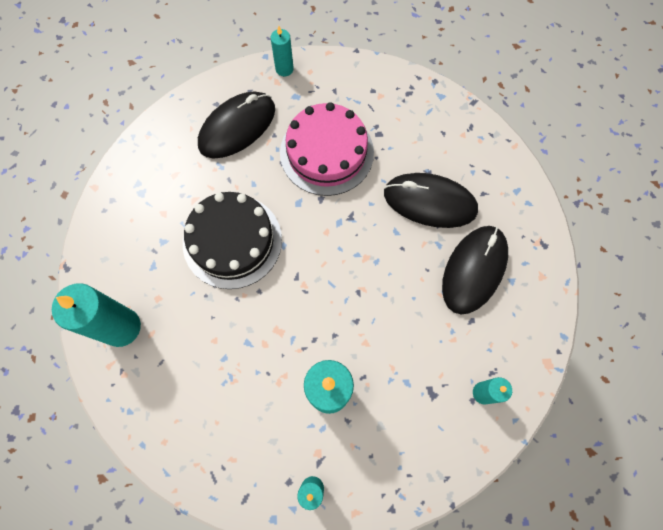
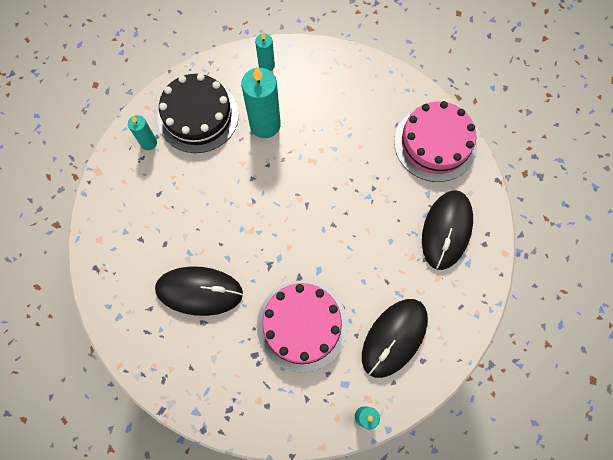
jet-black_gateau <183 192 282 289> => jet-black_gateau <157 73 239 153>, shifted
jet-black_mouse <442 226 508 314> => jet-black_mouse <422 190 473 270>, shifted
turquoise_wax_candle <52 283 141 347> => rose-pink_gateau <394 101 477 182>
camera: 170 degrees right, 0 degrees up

********************

#### Task prompt
Could you retype each line of the material above exactly, skipping the pictures?

#### Task response
jet-black_gateau <183 192 282 289> => jet-black_gateau <157 73 239 153>, shifted
jet-black_mouse <442 226 508 314> => jet-black_mouse <422 190 473 270>, shifted
turquoise_wax_candle <52 283 141 347> => rose-pink_gateau <394 101 477 182>
camera: 170 degrees right, 0 degrees up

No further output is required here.